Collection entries
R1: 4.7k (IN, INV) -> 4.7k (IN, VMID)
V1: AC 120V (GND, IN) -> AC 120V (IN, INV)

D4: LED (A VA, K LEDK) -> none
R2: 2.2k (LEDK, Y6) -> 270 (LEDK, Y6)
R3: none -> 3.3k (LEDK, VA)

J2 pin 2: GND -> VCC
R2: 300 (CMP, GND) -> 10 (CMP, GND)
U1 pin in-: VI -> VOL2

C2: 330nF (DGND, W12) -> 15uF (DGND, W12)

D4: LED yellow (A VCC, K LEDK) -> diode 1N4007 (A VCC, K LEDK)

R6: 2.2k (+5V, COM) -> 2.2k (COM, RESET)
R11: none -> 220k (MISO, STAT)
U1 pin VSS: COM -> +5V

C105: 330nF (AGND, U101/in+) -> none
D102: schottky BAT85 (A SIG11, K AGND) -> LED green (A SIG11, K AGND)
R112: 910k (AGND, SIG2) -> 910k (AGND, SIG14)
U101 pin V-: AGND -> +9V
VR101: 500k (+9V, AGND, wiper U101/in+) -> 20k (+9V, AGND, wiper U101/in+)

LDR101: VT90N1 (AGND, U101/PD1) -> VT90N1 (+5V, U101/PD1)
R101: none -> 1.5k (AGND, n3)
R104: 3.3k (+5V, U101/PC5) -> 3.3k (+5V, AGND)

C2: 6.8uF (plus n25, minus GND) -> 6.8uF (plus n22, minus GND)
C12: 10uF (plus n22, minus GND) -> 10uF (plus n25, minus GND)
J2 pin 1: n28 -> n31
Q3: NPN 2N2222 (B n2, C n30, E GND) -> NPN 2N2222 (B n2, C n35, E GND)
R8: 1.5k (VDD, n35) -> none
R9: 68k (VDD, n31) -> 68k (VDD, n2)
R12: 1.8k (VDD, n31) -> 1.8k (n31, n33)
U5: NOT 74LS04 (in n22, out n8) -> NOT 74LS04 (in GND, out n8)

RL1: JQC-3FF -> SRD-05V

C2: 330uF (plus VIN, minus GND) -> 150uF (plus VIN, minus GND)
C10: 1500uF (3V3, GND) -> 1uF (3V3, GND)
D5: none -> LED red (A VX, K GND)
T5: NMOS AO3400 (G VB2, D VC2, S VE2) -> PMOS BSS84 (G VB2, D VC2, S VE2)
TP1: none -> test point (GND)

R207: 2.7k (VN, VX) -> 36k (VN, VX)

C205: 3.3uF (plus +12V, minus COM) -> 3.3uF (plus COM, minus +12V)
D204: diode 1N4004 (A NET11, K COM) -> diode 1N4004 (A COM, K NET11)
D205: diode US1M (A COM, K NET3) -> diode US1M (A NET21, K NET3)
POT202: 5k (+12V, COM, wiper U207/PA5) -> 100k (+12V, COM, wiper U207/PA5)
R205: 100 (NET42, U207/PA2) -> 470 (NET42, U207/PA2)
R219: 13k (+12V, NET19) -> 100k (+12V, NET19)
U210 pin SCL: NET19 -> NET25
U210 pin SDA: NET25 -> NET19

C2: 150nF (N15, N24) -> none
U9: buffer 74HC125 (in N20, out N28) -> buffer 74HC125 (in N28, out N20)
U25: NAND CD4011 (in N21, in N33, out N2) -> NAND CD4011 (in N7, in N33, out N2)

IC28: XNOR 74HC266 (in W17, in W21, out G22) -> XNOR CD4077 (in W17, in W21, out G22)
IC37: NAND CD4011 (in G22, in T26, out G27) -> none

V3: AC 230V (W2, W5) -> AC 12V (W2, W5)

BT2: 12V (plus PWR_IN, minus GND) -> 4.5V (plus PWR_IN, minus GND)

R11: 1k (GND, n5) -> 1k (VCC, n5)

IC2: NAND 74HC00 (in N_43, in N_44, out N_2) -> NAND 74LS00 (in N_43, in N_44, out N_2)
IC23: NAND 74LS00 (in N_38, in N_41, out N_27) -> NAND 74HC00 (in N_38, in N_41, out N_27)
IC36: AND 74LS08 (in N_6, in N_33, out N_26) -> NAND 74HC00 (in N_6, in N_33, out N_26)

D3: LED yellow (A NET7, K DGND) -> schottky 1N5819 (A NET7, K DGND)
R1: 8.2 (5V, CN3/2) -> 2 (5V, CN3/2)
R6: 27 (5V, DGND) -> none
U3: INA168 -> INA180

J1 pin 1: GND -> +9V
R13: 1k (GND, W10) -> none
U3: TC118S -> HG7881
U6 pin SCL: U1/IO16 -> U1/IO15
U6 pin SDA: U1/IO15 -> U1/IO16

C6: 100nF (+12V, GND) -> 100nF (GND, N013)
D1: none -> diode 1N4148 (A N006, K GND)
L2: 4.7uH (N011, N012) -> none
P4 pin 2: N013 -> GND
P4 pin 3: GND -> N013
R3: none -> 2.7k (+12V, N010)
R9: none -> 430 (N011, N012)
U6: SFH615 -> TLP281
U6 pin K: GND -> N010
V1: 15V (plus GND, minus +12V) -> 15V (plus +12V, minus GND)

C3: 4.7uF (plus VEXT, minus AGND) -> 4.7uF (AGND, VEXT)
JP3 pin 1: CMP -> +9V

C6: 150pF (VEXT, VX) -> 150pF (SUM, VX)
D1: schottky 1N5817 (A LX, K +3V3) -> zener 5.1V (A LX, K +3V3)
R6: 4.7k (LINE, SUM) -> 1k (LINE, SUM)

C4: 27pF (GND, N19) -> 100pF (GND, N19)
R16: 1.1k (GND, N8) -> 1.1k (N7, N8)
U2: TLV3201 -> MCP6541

Aim of the task: Write the records out again so that each one matches the original exactly.

Exercise answer:
R1: 4.7k (IN, INV) -> 4.7k (IN, VMID)
V1: AC 120V (GND, IN) -> AC 120V (IN, INV)

D4: LED (A VA, K LEDK) -> none
R2: 2.2k (LEDK, Y6) -> 270 (LEDK, Y6)
R3: none -> 3.3k (LEDK, VA)

J2 pin 2: GND -> VCC
R2: 300 (CMP, GND) -> 10 (CMP, GND)
U1 pin in-: VI -> VOL2

C2: 330nF (DGND, W12) -> 15uF (DGND, W12)

D4: LED yellow (A VCC, K LEDK) -> diode 1N4007 (A VCC, K LEDK)

R6: 2.2k (+5V, COM) -> 2.2k (COM, RESET)
R11: none -> 220k (MISO, STAT)
U1 pin VSS: COM -> +5V

C105: 330nF (AGND, U101/in+) -> none
D102: schottky BAT85 (A SIG11, K AGND) -> LED green (A SIG11, K AGND)
R112: 910k (AGND, SIG2) -> 910k (AGND, SIG14)
U101 pin V-: AGND -> +9V
VR101: 500k (+9V, AGND, wiper U101/in+) -> 20k (+9V, AGND, wiper U101/in+)

LDR101: VT90N1 (AGND, U101/PD1) -> VT90N1 (+5V, U101/PD1)
R101: none -> 1.5k (AGND, n3)
R104: 3.3k (+5V, U101/PC5) -> 3.3k (+5V, AGND)

C2: 6.8uF (plus n25, minus GND) -> 6.8uF (plus n22, minus GND)
C12: 10uF (plus n22, minus GND) -> 10uF (plus n25, minus GND)
J2 pin 1: n28 -> n31
Q3: NPN 2N2222 (B n2, C n30, E GND) -> NPN 2N2222 (B n2, C n35, E GND)
R8: 1.5k (VDD, n35) -> none
R9: 68k (VDD, n31) -> 68k (VDD, n2)
R12: 1.8k (VDD, n31) -> 1.8k (n31, n33)
U5: NOT 74LS04 (in n22, out n8) -> NOT 74LS04 (in GND, out n8)

RL1: JQC-3FF -> SRD-05V

C2: 330uF (plus VIN, minus GND) -> 150uF (plus VIN, minus GND)
C10: 1500uF (3V3, GND) -> 1uF (3V3, GND)
D5: none -> LED red (A VX, K GND)
T5: NMOS AO3400 (G VB2, D VC2, S VE2) -> PMOS BSS84 (G VB2, D VC2, S VE2)
TP1: none -> test point (GND)

R207: 2.7k (VN, VX) -> 36k (VN, VX)

C205: 3.3uF (plus +12V, minus COM) -> 3.3uF (plus COM, minus +12V)
D204: diode 1N4004 (A NET11, K COM) -> diode 1N4004 (A COM, K NET11)
D205: diode US1M (A COM, K NET3) -> diode US1M (A NET21, K NET3)
POT202: 5k (+12V, COM, wiper U207/PA5) -> 100k (+12V, COM, wiper U207/PA5)
R205: 100 (NET42, U207/PA2) -> 470 (NET42, U207/PA2)
R219: 13k (+12V, NET19) -> 100k (+12V, NET19)
U210 pin SCL: NET19 -> NET25
U210 pin SDA: NET25 -> NET19

C2: 150nF (N15, N24) -> none
U9: buffer 74HC125 (in N20, out N28) -> buffer 74HC125 (in N28, out N20)
U25: NAND CD4011 (in N21, in N33, out N2) -> NAND CD4011 (in N7, in N33, out N2)

IC28: XNOR 74HC266 (in W17, in W21, out G22) -> XNOR CD4077 (in W17, in W21, out G22)
IC37: NAND CD4011 (in G22, in T26, out G27) -> none

V3: AC 230V (W2, W5) -> AC 12V (W2, W5)

BT2: 12V (plus PWR_IN, minus GND) -> 4.5V (plus PWR_IN, minus GND)

R11: 1k (GND, n5) -> 1k (VCC, n5)

IC2: NAND 74HC00 (in N_43, in N_44, out N_2) -> NAND 74LS00 (in N_43, in N_44, out N_2)
IC23: NAND 74LS00 (in N_38, in N_41, out N_27) -> NAND 74HC00 (in N_38, in N_41, out N_27)
IC36: AND 74LS08 (in N_6, in N_33, out N_26) -> NAND 74HC00 (in N_6, in N_33, out N_26)

D3: LED yellow (A NET7, K DGND) -> schottky 1N5819 (A NET7, K DGND)
R1: 8.2 (5V, CN3/2) -> 2 (5V, CN3/2)
R6: 27 (5V, DGND) -> none
U3: INA168 -> INA180

J1 pin 1: GND -> +9V
R13: 1k (GND, W10) -> none
U3: TC118S -> HG7881
U6 pin SCL: U1/IO16 -> U1/IO15
U6 pin SDA: U1/IO15 -> U1/IO16

C6: 100nF (+12V, GND) -> 100nF (GND, N013)
D1: none -> diode 1N4148 (A N006, K GND)
L2: 4.7uH (N011, N012) -> none
P4 pin 2: N013 -> GND
P4 pin 3: GND -> N013
R3: none -> 2.7k (+12V, N010)
R9: none -> 430 (N011, N012)
U6: SFH615 -> TLP281
U6 pin K: GND -> N010
V1: 15V (plus GND, minus +12V) -> 15V (plus +12V, minus GND)

C3: 4.7uF (plus VEXT, minus AGND) -> 4.7uF (AGND, VEXT)
JP3 pin 1: CMP -> +9V

C6: 150pF (VEXT, VX) -> 150pF (SUM, VX)
D1: schottky 1N5817 (A LX, K +3V3) -> zener 5.1V (A LX, K +3V3)
R6: 4.7k (LINE, SUM) -> 1k (LINE, SUM)

C4: 27pF (GND, N19) -> 100pF (GND, N19)
R16: 1.1k (GND, N8) -> 1.1k (N7, N8)
U2: TLV3201 -> MCP6541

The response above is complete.